> Given data
+ + +

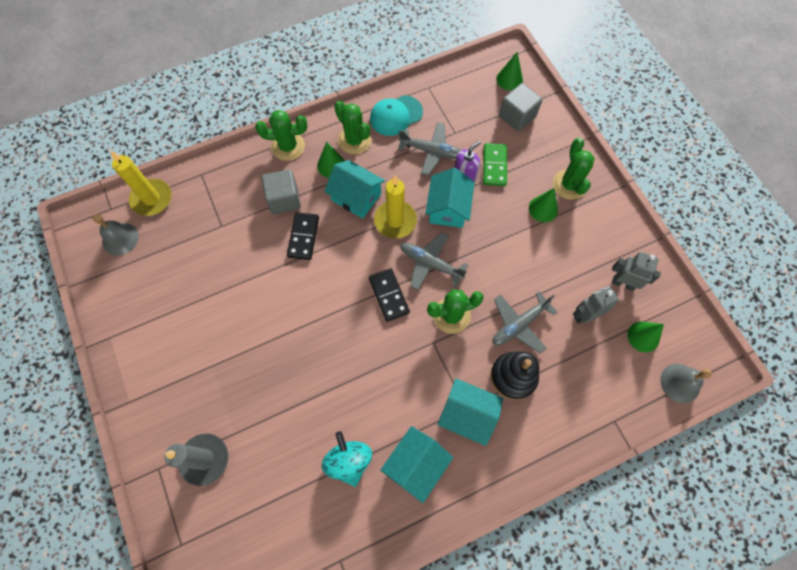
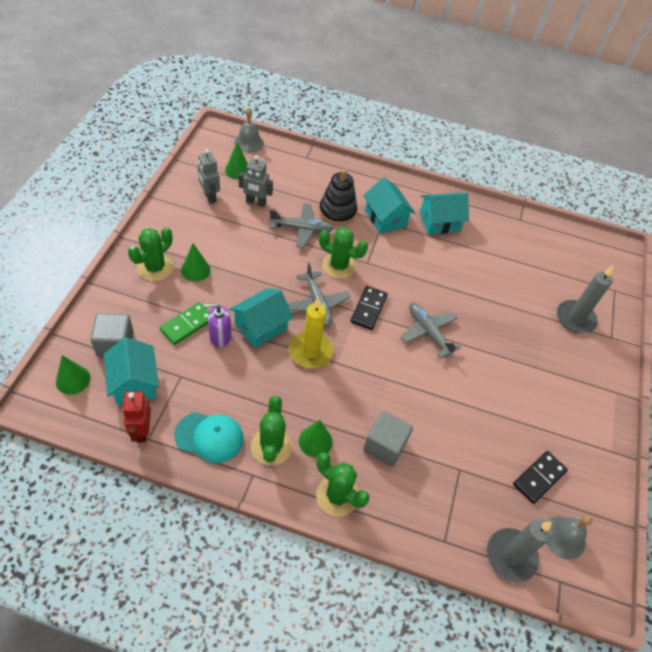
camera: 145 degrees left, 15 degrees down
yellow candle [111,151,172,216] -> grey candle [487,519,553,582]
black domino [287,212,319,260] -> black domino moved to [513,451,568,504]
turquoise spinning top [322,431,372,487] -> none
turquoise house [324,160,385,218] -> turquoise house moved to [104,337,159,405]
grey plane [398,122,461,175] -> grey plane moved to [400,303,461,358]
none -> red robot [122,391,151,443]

+ + +

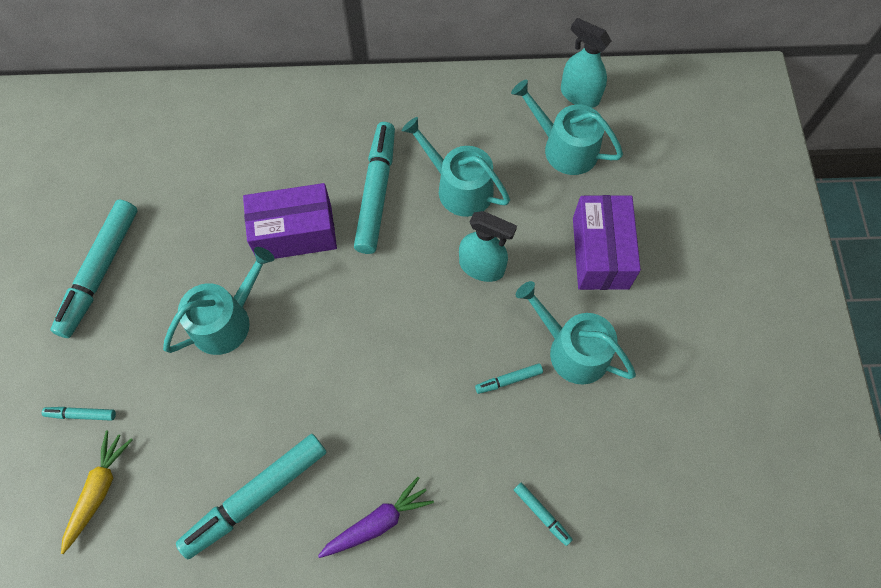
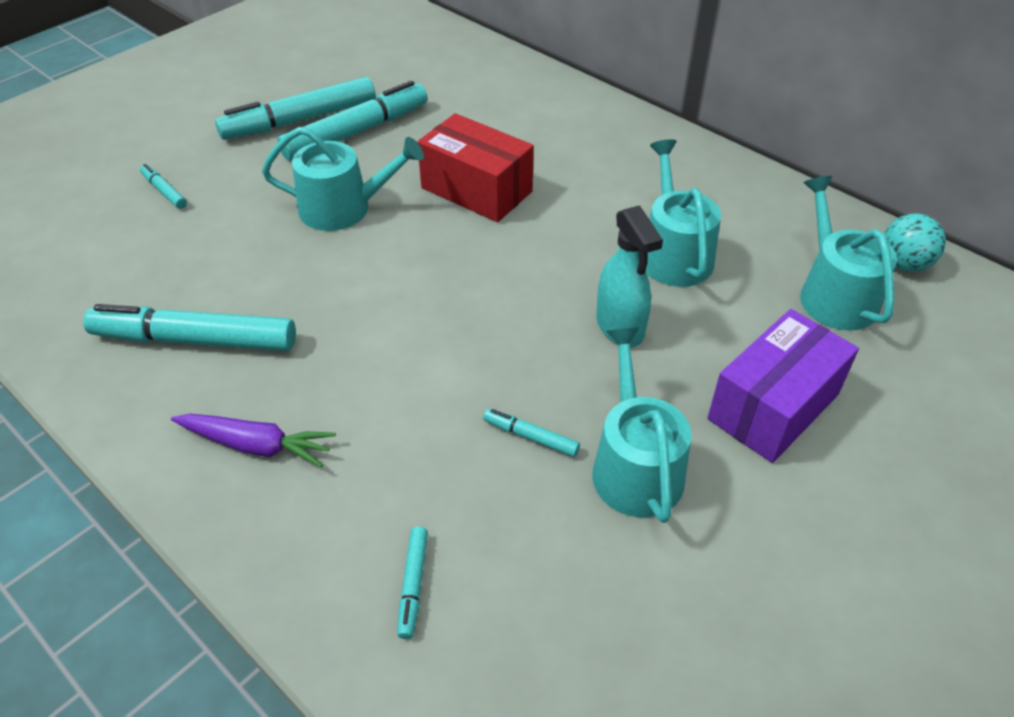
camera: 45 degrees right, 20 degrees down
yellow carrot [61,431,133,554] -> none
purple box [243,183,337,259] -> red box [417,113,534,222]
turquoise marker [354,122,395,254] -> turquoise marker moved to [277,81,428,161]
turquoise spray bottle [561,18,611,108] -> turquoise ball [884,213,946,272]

+ + +

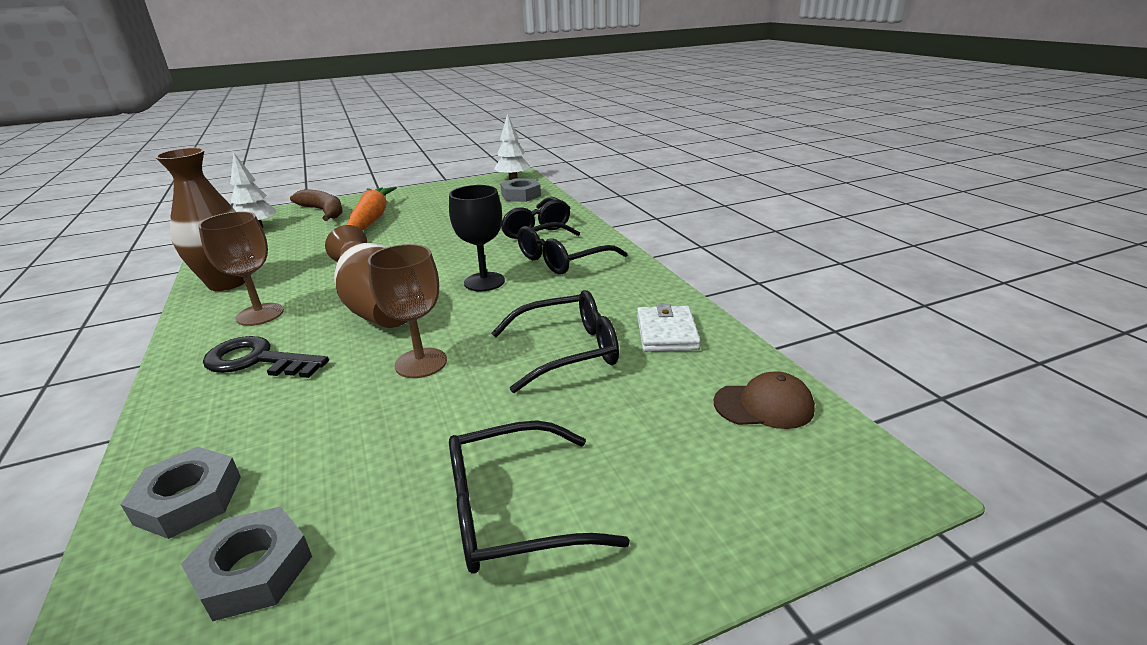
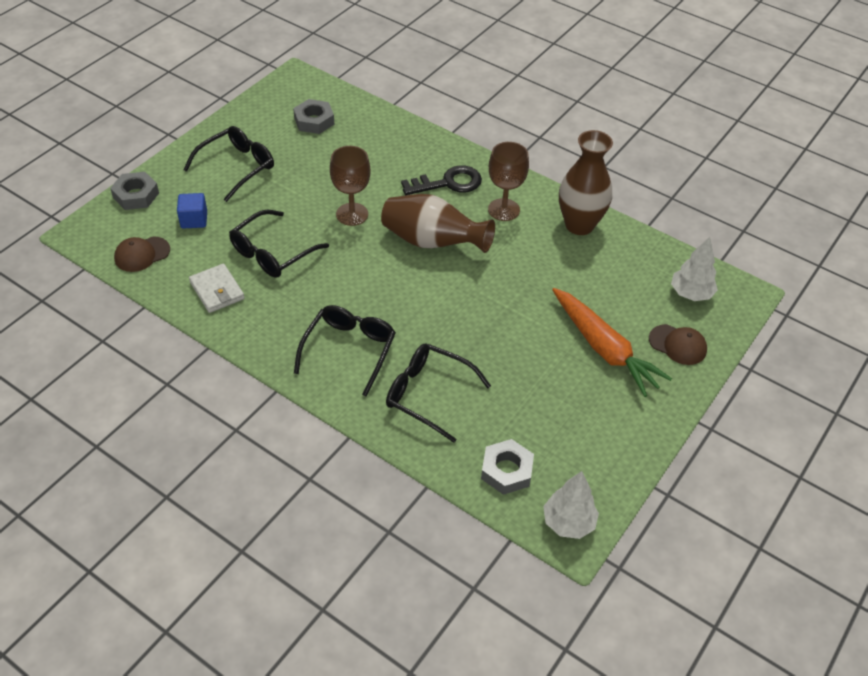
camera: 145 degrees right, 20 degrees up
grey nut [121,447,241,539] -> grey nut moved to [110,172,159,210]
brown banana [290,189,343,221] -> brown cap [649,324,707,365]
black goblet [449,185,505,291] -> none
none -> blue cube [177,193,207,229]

+ + +

> Exercise objective
Since only part of the listing is wanted, copy exactly the lines from the one holding "camera: 145 degrees left, 15 degrees down" to the one holding "none -> red robot [122,391,151,443]", both included.

> Answer box
camera: 145 degrees left, 15 degrees down
yellow candle [111,151,172,216] -> grey candle [487,519,553,582]
black domino [287,212,319,260] -> black domino moved to [513,451,568,504]
turquoise spinning top [322,431,372,487] -> none
turquoise house [324,160,385,218] -> turquoise house moved to [104,337,159,405]
grey plane [398,122,461,175] -> grey plane moved to [400,303,461,358]
none -> red robot [122,391,151,443]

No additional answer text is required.